▶ [What you have to do]
All of the entries should be restated word for word, but without their pictures.

○ ○ ○

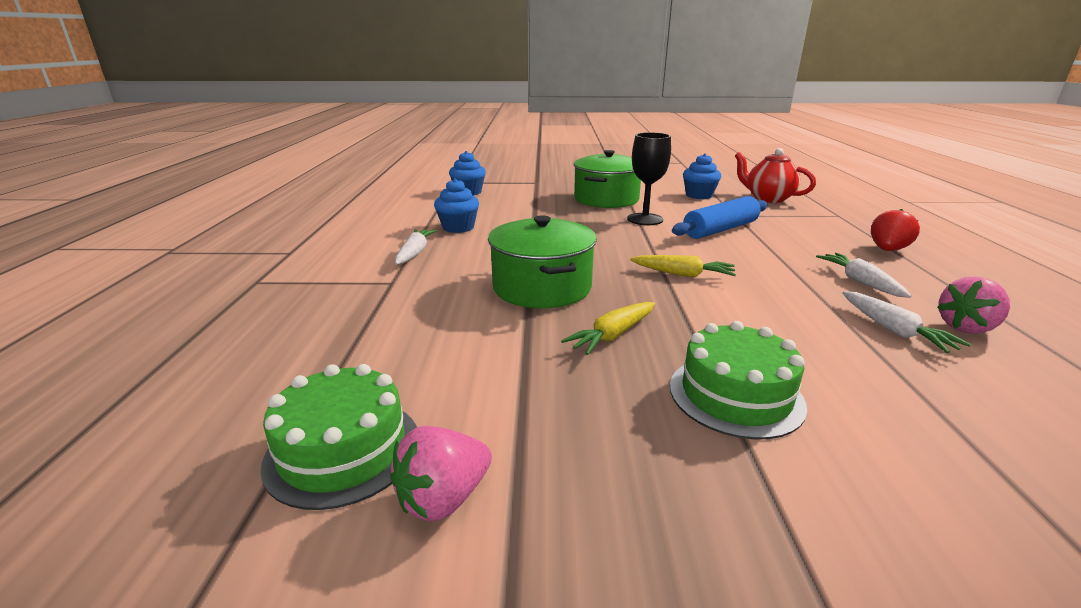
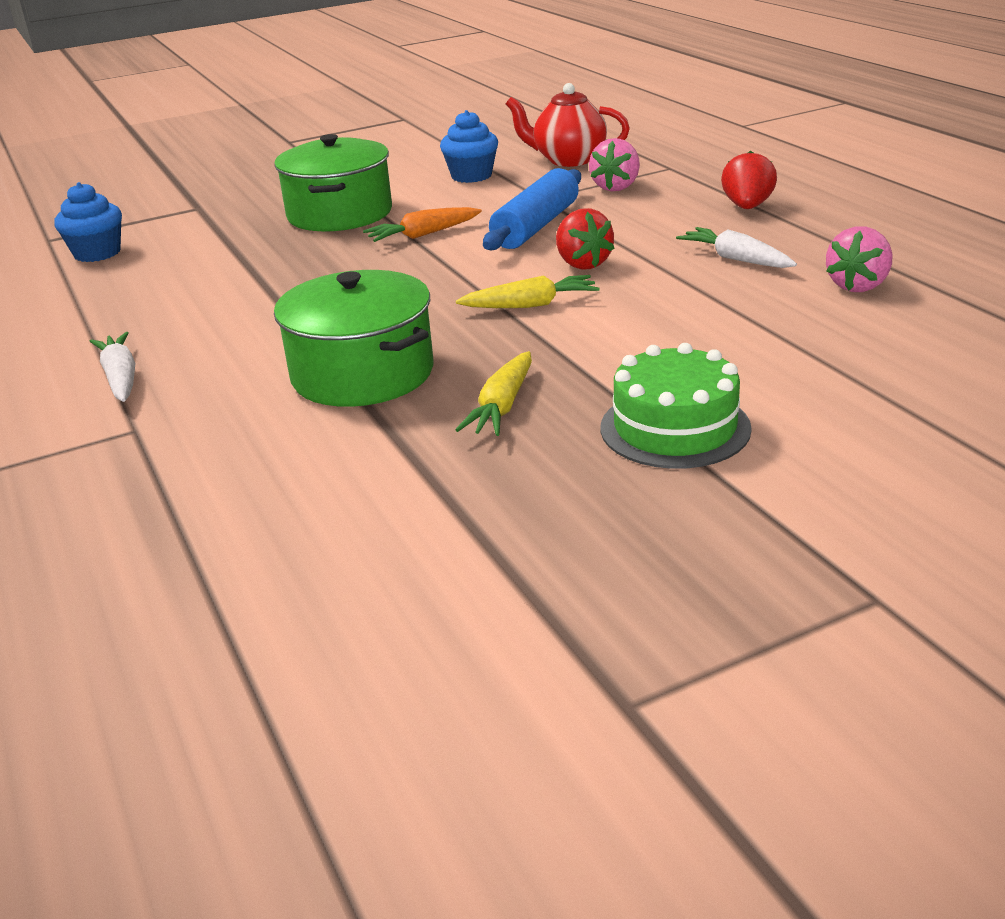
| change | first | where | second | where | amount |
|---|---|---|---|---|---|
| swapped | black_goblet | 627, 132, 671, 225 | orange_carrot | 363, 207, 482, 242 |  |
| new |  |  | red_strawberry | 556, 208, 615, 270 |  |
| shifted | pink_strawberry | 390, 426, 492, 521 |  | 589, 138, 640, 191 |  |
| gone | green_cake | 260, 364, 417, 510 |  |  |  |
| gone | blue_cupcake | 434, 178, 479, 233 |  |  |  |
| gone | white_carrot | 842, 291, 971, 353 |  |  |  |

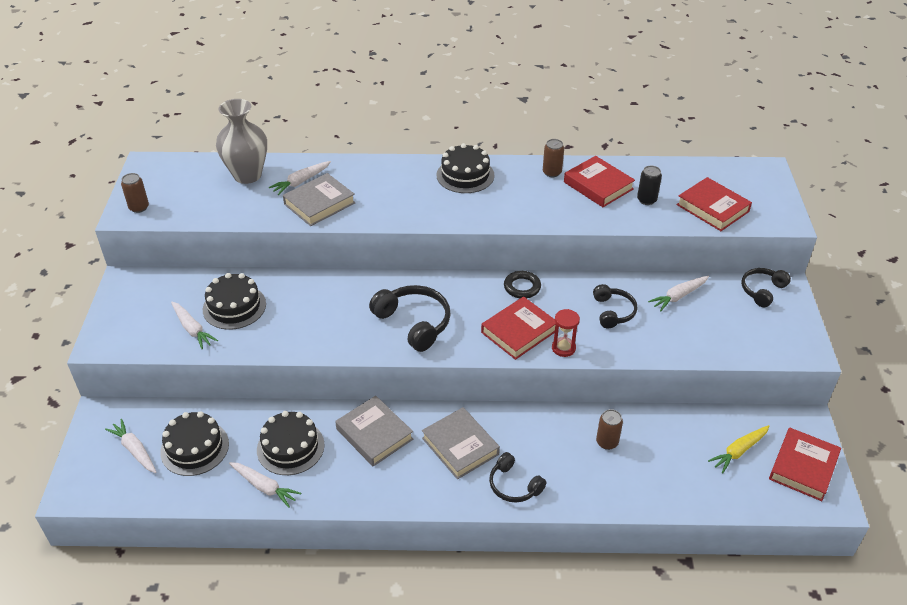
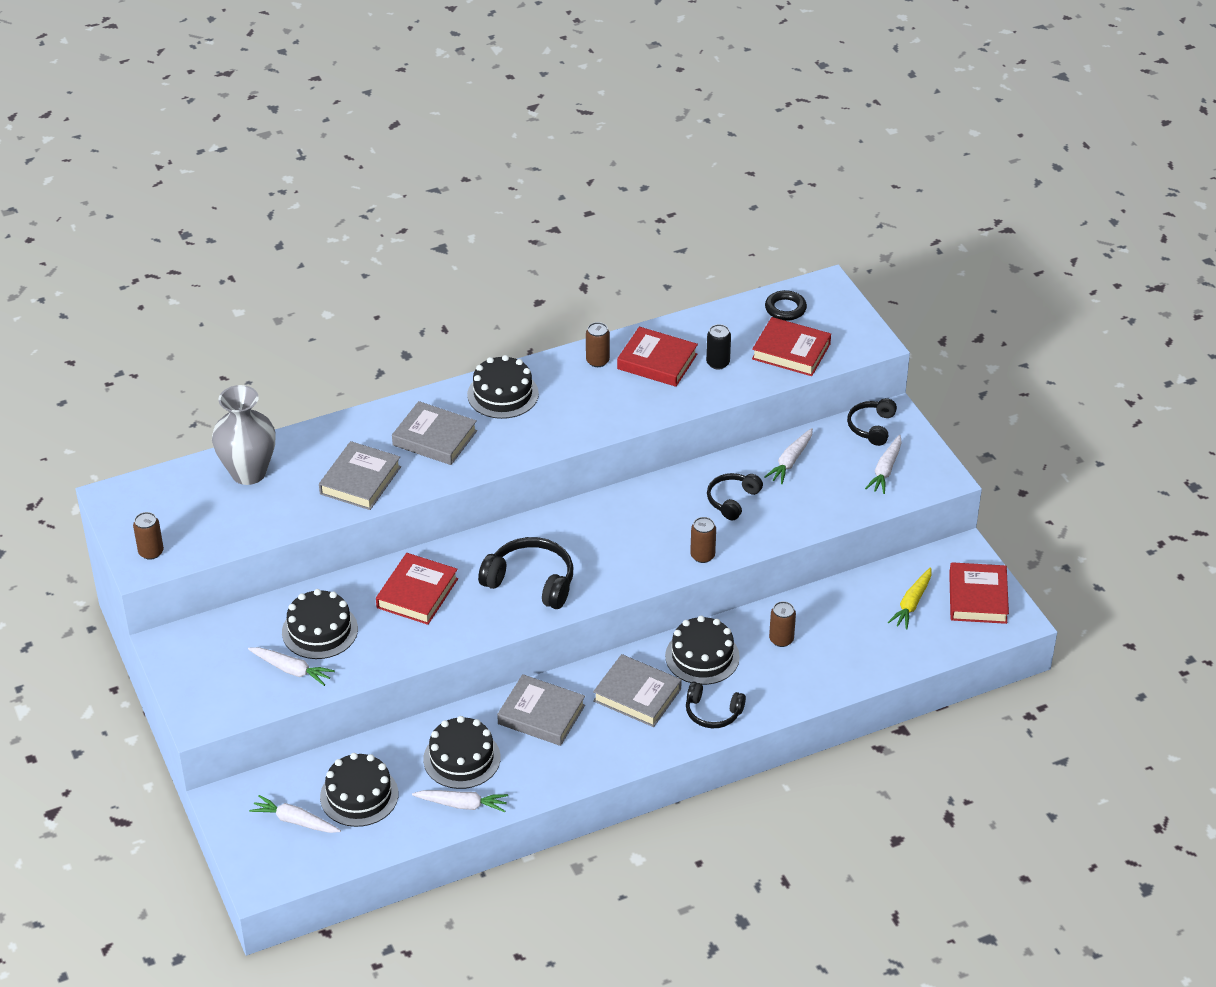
| change | first | where | second | where | amount |
|---|---|---|---|---|---|
| shifted | red_book | 481, 297, 556, 360 |  | 376, 553, 458, 625 |  |
| new |  |  | grey_book | 392, 401, 477, 465 |  |
| new |  |  | black_cake | 665, 616, 740, 685 |  |
| swapped | red_hourglass | 552, 309, 580, 357 | brown_can | 690, 517, 716, 563 |  |
| rotated | black_headphones | 593, 284, 637, 328 |  | 707, 473, 763, 520 | 120 degrees counterclockwise |
| shifted | black_ring | 504, 271, 541, 298 |  | 765, 290, 807, 321 |  |
| shifted | white_carrot | 269, 161, 331, 195 |  | 865, 435, 902, 494 |  |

○ ○ ○

▶ [Task response]
| change | first | where | second | where | amount |
|---|---|---|---|---|---|
| swapped | black_goblet | 627, 132, 671, 225 | orange_carrot | 363, 207, 482, 242 |  |
| new |  |  | red_strawberry | 556, 208, 615, 270 |  |
| shifted | pink_strawberry | 390, 426, 492, 521 |  | 589, 138, 640, 191 |  |
| gone | green_cake | 260, 364, 417, 510 |  |  |  |
| gone | blue_cupcake | 434, 178, 479, 233 |  |  |  |
| gone | white_carrot | 842, 291, 971, 353 |  |  |  |

| change | first | where | second | where | amount |
|---|---|---|---|---|---|
| shifted | red_book | 481, 297, 556, 360 |  | 376, 553, 458, 625 |  |
| new |  |  | grey_book | 392, 401, 477, 465 |  |
| new |  |  | black_cake | 665, 616, 740, 685 |  |
| swapped | red_hourglass | 552, 309, 580, 357 | brown_can | 690, 517, 716, 563 |  |
| rotated | black_headphones | 593, 284, 637, 328 |  | 707, 473, 763, 520 | 120 degrees counterclockwise |
| shifted | black_ring | 504, 271, 541, 298 |  | 765, 290, 807, 321 |  |
| shifted | white_carrot | 269, 161, 331, 195 |  | 865, 435, 902, 494 |  |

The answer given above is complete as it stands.